» **Task details**
Go through the data below and report how many lines contain "brown"; the reply holds only that number.

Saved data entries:
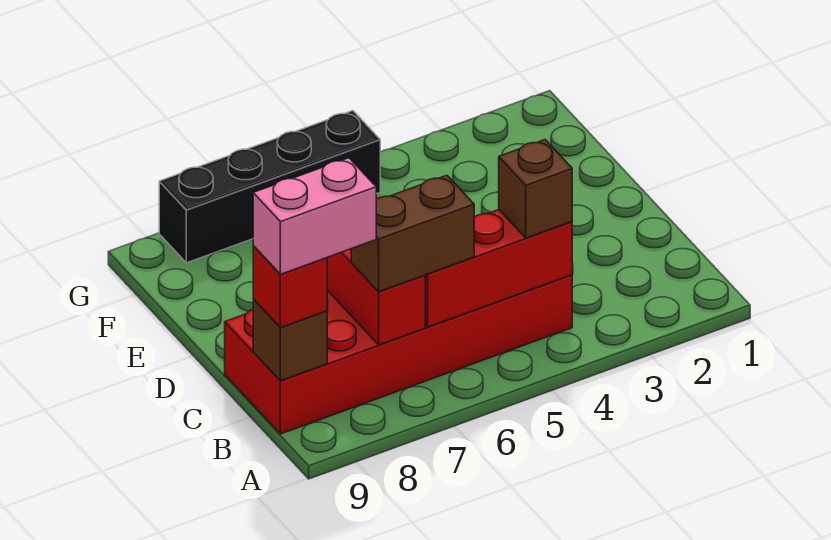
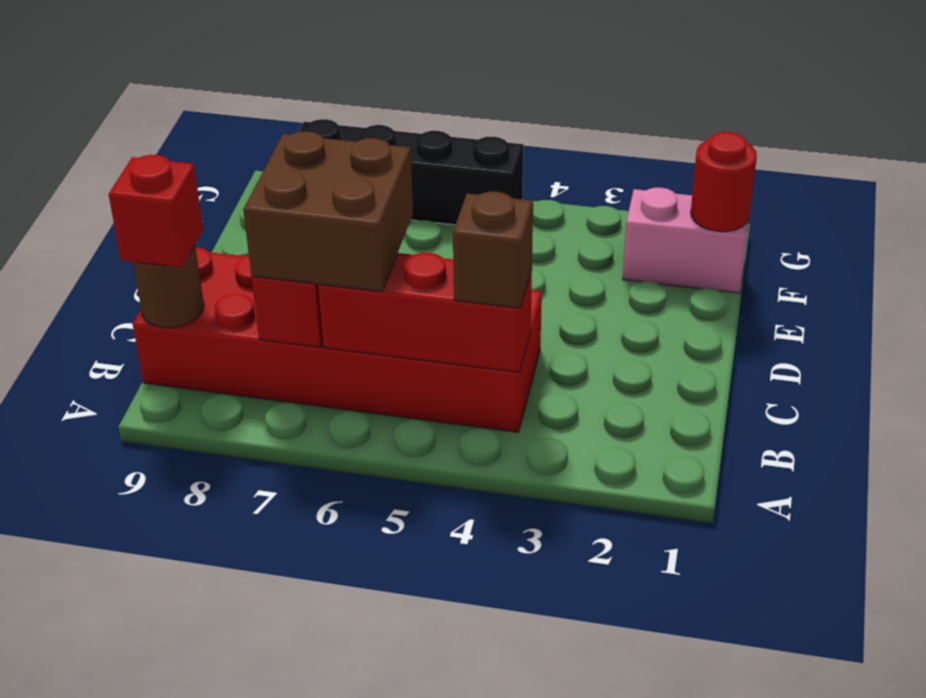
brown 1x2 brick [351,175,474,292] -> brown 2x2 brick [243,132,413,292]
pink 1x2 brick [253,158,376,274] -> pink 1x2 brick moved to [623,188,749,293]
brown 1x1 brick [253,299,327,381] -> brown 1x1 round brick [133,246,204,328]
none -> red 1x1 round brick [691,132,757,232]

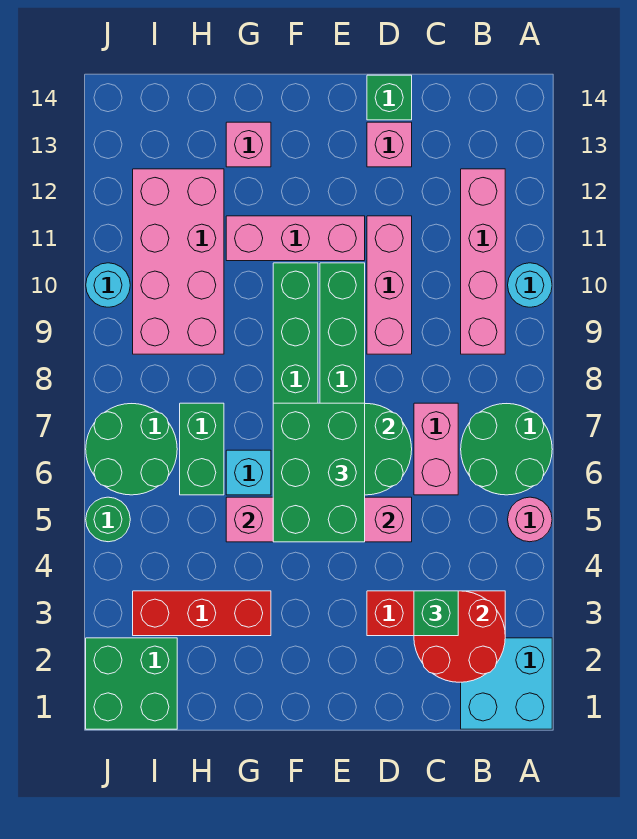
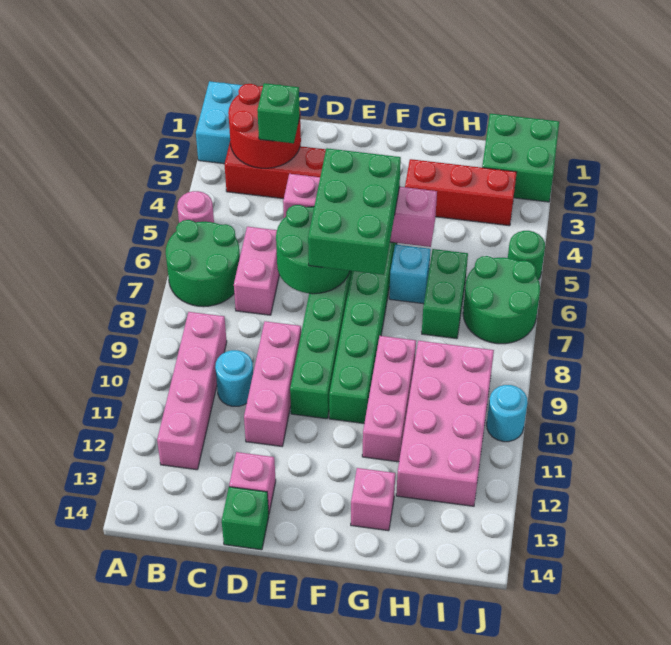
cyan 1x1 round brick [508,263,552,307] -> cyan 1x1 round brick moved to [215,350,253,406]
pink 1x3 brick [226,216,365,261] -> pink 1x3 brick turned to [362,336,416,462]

» **Response to this exercise**
2